● **Problem to solve**
Report every line of the records that contains the string "grace", copying each line in full. Case counts.
* Start Task material *
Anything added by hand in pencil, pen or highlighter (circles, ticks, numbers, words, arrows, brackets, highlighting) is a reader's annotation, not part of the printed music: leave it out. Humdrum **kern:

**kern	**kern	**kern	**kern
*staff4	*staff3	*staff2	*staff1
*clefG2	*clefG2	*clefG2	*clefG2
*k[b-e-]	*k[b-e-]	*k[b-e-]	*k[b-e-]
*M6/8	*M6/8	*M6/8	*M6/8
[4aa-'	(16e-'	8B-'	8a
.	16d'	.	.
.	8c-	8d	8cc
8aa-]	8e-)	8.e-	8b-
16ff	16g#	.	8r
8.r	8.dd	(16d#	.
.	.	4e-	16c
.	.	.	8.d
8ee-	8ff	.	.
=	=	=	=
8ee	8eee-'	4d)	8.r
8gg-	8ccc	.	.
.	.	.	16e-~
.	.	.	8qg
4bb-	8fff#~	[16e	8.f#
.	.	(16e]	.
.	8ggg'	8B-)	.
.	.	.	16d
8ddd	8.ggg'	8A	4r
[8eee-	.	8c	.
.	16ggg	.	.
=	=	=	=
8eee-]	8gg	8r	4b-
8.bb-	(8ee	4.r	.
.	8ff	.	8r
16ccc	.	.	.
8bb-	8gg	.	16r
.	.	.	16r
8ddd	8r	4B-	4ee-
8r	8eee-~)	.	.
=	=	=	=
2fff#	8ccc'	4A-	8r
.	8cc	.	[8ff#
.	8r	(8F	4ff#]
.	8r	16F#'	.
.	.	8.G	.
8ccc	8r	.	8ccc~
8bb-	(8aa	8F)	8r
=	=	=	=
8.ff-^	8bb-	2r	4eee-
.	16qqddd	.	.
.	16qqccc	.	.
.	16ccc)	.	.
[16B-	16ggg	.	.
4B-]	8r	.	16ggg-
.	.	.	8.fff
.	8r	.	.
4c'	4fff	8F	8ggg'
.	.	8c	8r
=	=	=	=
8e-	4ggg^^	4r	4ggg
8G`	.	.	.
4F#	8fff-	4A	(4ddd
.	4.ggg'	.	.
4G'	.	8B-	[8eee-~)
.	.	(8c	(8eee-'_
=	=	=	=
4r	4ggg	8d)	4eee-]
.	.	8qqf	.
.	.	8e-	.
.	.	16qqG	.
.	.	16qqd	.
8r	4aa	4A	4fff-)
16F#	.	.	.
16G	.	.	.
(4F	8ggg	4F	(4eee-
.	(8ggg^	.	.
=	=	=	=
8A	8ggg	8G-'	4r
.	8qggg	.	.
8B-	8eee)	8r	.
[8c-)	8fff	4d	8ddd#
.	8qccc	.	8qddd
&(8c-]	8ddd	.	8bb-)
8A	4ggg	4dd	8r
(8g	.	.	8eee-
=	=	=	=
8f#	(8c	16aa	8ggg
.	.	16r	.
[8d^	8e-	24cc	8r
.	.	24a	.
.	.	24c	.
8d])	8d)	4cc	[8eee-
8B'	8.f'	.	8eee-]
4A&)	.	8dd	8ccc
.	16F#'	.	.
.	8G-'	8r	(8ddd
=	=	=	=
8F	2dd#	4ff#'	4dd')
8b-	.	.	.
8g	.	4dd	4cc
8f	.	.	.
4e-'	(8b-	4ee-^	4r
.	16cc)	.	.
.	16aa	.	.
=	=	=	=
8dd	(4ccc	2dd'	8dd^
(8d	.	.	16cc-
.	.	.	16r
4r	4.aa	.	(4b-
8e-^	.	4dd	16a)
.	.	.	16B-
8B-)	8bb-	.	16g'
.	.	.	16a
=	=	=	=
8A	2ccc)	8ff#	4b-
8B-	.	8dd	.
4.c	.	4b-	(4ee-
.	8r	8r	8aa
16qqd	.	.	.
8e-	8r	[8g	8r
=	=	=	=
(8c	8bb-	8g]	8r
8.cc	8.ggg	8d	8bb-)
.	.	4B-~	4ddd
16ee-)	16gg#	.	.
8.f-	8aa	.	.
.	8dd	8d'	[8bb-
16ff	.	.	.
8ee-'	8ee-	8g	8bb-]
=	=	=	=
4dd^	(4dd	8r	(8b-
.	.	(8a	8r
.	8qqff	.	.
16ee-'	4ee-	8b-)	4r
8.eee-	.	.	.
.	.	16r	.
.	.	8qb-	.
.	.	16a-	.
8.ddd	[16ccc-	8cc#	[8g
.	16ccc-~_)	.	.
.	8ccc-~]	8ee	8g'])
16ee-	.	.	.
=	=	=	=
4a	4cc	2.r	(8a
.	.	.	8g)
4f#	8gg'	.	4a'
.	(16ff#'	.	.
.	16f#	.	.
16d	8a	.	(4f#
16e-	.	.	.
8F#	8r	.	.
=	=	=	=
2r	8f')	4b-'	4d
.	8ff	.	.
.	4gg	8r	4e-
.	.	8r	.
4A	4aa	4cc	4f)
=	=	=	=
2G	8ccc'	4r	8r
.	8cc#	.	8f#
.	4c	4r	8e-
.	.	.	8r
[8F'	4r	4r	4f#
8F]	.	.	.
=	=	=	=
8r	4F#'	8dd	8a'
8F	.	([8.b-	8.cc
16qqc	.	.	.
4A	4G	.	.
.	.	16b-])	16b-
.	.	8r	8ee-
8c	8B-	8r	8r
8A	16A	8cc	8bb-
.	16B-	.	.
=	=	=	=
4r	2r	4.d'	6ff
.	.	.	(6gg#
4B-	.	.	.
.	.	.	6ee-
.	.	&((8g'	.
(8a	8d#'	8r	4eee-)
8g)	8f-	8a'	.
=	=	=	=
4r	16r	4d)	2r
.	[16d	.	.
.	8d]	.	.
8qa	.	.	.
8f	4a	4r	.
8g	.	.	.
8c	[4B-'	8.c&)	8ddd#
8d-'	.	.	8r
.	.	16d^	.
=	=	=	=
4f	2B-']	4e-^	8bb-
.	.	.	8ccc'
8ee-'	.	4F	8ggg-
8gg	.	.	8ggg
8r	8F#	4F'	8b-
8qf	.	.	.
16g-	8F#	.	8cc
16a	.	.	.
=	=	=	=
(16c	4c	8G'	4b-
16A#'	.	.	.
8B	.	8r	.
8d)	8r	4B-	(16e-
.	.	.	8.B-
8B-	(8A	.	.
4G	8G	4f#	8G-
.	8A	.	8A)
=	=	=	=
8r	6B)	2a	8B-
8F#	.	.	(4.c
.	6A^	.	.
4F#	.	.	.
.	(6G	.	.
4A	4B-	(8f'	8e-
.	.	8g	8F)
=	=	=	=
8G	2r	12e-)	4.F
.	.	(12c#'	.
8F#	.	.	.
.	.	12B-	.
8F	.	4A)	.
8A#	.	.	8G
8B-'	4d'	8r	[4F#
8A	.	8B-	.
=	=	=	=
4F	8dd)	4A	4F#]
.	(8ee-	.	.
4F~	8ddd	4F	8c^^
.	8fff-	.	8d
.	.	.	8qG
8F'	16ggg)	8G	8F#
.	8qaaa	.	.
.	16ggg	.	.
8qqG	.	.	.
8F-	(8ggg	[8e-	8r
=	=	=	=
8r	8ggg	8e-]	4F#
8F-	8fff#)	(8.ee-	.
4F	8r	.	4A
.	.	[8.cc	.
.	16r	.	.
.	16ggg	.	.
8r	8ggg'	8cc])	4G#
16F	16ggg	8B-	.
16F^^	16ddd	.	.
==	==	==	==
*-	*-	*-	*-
* End Task material *
* Start Task material *
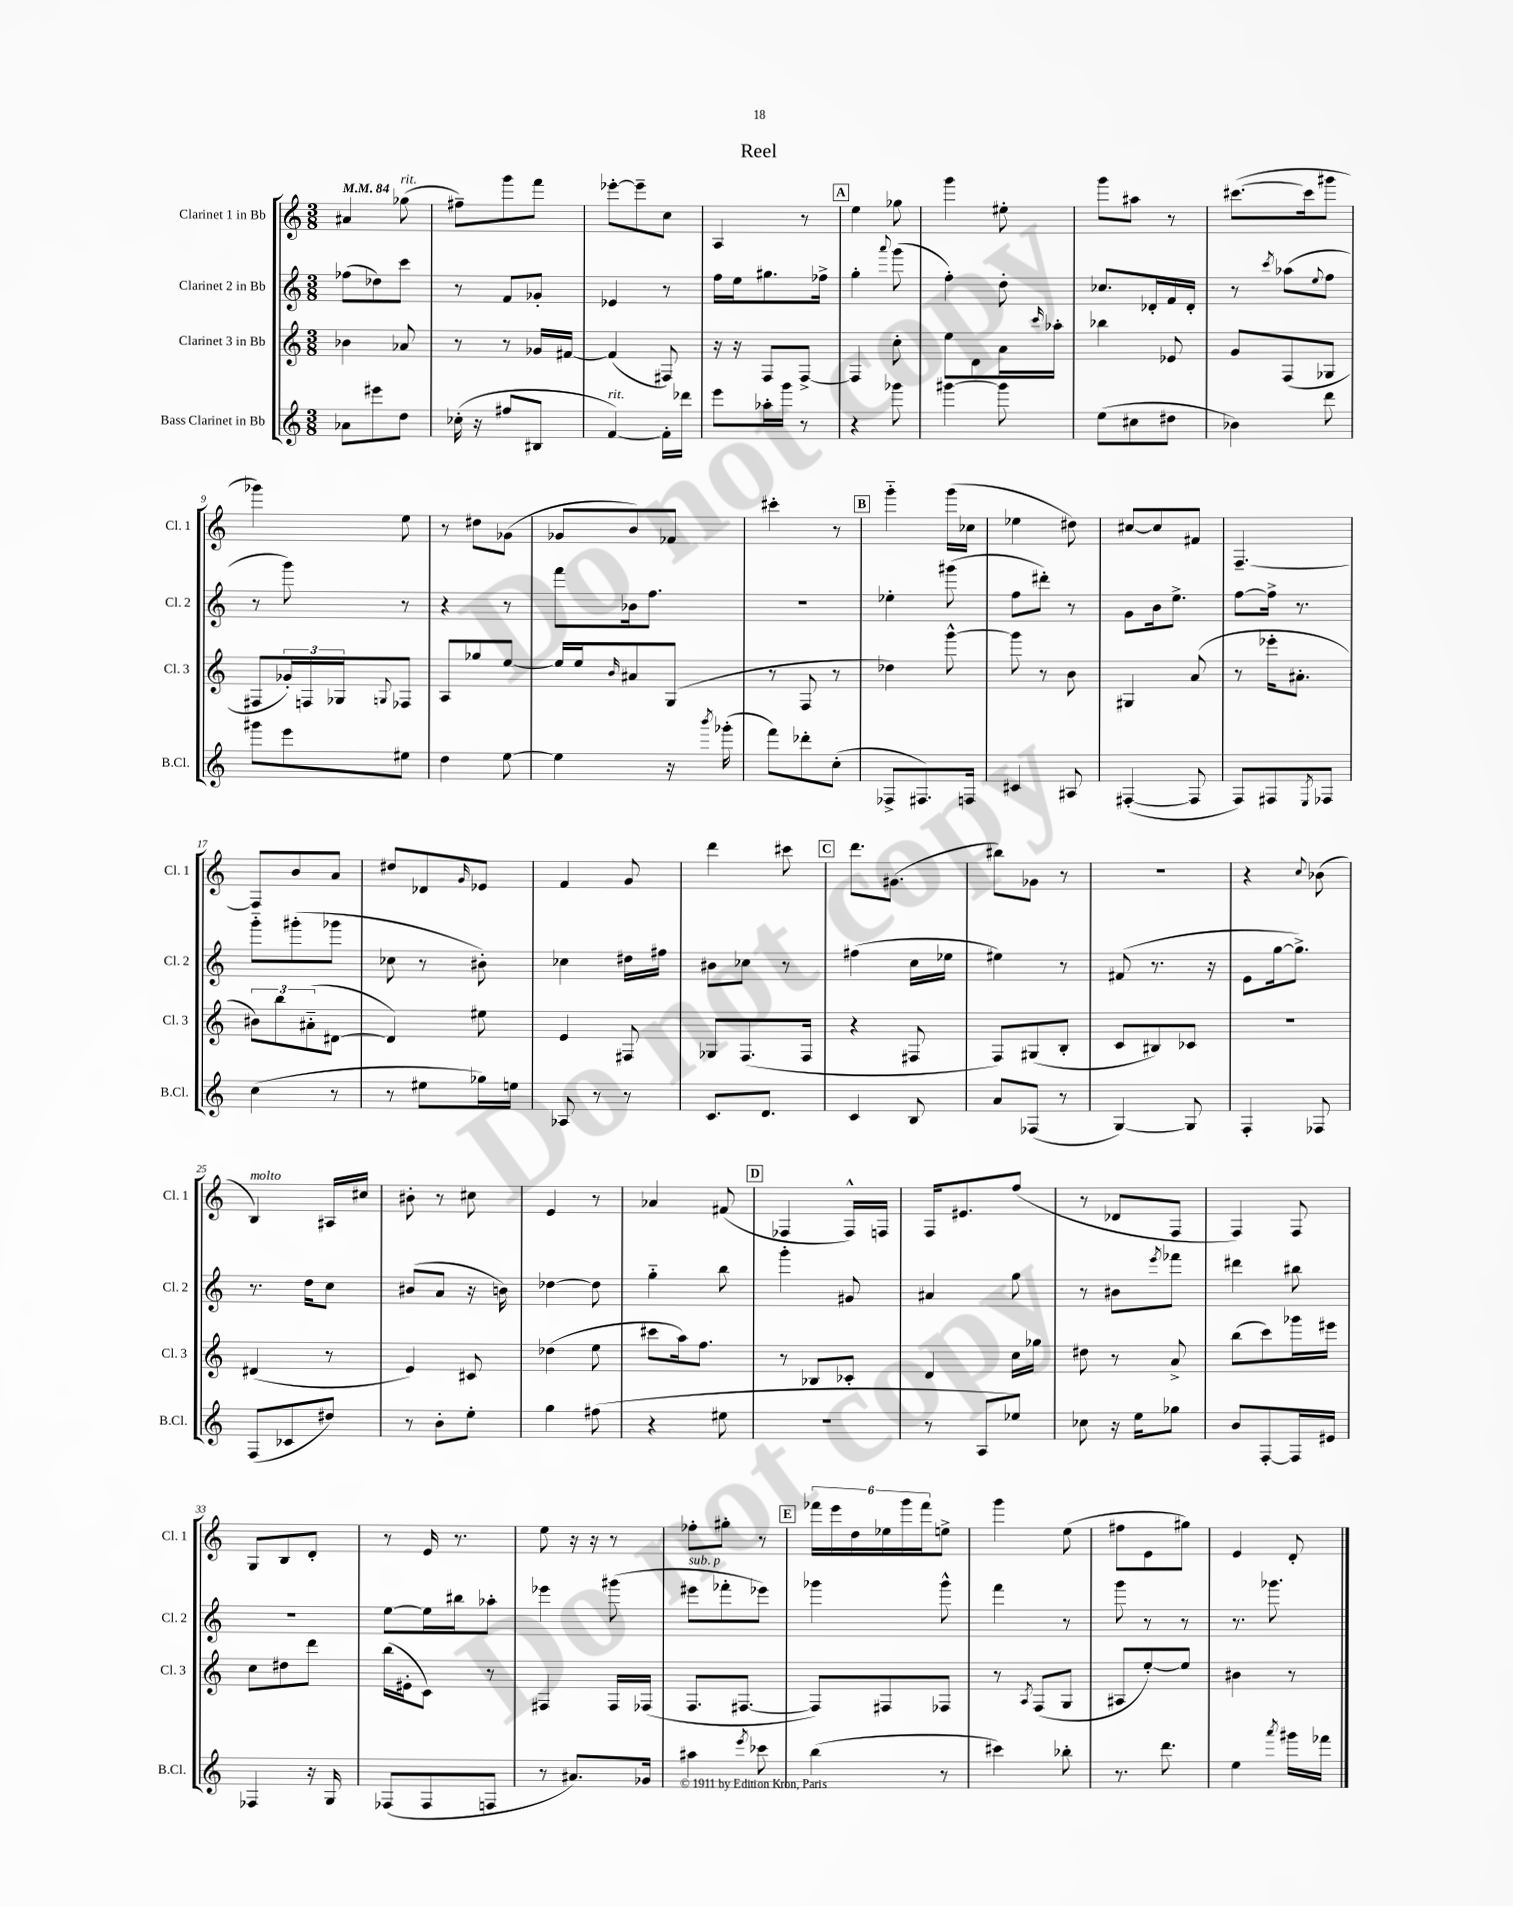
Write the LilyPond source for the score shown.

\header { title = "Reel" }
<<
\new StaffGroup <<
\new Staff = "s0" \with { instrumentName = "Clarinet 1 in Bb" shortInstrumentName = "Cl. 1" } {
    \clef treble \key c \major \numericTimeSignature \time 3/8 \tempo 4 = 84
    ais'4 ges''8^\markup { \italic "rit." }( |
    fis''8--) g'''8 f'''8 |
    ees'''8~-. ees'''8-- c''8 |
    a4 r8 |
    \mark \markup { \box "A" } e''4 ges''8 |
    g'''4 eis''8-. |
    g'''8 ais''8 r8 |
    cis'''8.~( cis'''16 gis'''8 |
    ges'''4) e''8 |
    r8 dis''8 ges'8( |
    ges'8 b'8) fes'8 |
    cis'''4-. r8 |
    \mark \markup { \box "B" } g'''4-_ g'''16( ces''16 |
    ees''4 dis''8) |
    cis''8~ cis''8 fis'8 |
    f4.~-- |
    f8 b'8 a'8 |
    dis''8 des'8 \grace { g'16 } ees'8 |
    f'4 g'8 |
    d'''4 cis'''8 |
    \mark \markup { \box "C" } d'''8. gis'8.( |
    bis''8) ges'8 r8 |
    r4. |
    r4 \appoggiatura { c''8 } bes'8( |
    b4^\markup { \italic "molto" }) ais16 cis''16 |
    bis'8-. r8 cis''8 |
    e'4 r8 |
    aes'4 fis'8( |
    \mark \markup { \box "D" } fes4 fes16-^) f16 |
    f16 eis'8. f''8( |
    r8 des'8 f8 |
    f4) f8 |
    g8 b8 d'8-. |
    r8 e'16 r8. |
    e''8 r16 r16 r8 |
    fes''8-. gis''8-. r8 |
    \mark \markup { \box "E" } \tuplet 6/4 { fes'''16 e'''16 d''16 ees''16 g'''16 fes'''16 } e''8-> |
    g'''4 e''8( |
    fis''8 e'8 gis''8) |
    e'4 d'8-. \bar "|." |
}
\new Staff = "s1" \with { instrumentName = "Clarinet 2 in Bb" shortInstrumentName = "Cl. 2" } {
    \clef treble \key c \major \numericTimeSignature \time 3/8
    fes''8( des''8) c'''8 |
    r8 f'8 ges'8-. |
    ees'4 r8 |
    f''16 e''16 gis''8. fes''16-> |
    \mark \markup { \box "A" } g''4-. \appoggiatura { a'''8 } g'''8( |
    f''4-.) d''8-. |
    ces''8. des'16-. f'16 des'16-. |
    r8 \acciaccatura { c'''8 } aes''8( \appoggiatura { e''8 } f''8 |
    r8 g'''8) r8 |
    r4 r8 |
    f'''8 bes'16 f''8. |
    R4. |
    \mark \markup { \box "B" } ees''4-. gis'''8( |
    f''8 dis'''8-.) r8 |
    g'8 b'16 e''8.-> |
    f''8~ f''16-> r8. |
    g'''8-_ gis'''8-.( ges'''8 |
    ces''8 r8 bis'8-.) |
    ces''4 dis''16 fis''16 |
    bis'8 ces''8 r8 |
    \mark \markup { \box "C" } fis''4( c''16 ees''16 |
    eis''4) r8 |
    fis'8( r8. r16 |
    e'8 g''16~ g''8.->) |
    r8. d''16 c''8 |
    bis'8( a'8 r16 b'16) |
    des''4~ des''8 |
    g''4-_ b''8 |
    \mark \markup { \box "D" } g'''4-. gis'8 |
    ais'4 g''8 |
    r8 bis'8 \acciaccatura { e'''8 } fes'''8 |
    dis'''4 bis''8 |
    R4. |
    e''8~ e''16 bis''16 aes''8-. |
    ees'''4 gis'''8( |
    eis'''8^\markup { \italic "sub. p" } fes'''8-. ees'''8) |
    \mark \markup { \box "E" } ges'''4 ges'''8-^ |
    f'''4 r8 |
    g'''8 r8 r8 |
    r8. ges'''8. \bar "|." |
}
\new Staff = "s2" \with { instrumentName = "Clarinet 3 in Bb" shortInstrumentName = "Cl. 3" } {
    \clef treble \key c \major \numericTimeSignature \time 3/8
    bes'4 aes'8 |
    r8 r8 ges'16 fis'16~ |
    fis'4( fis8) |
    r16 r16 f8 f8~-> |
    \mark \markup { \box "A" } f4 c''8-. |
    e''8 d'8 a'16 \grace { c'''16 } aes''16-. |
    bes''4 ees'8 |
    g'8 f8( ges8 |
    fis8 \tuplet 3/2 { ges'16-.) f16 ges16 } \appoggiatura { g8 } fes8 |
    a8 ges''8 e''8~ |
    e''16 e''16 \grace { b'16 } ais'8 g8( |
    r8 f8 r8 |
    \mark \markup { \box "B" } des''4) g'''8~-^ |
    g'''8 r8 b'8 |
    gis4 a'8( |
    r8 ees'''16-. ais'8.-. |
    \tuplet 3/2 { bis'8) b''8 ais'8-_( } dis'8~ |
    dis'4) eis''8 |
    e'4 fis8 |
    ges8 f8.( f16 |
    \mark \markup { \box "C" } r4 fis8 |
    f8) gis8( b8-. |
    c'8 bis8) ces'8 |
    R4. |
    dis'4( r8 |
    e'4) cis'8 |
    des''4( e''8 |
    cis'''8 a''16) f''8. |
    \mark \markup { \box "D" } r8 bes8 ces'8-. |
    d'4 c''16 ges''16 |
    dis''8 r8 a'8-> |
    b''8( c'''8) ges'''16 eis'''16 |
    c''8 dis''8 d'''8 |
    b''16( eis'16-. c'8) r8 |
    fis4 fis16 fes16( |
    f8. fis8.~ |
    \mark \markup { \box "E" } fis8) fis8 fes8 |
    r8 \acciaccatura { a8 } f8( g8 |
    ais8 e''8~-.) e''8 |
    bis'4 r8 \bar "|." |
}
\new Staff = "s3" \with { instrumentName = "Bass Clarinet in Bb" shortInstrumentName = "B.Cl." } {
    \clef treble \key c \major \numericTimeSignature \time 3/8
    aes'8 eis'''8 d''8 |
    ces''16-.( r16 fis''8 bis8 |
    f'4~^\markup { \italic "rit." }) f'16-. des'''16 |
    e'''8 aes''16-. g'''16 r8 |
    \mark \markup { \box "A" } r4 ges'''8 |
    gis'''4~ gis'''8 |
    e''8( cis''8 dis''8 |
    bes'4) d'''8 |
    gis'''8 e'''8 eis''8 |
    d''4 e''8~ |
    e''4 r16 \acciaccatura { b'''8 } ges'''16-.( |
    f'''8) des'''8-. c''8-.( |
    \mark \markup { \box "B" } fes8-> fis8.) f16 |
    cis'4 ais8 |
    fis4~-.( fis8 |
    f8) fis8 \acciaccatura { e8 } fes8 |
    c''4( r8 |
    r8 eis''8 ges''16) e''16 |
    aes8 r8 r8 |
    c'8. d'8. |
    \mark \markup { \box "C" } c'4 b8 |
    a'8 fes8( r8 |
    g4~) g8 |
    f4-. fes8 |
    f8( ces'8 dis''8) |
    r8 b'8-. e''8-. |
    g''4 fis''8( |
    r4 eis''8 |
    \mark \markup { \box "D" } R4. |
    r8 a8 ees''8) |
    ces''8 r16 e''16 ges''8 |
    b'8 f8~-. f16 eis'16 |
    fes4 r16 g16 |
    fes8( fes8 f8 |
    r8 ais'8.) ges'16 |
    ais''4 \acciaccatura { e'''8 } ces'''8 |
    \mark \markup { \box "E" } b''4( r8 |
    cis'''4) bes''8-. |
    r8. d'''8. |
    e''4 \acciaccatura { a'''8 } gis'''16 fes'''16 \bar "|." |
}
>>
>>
* End Task material *
● **Result of the exercise**
    dis''8 des'8 \grace { g'16 } ees'8 |
    e''8 d'8 a'16 \grace { c'''16 } aes''16-. |
    e''16 e''16 \grace { b'16 } ais'8 g8( |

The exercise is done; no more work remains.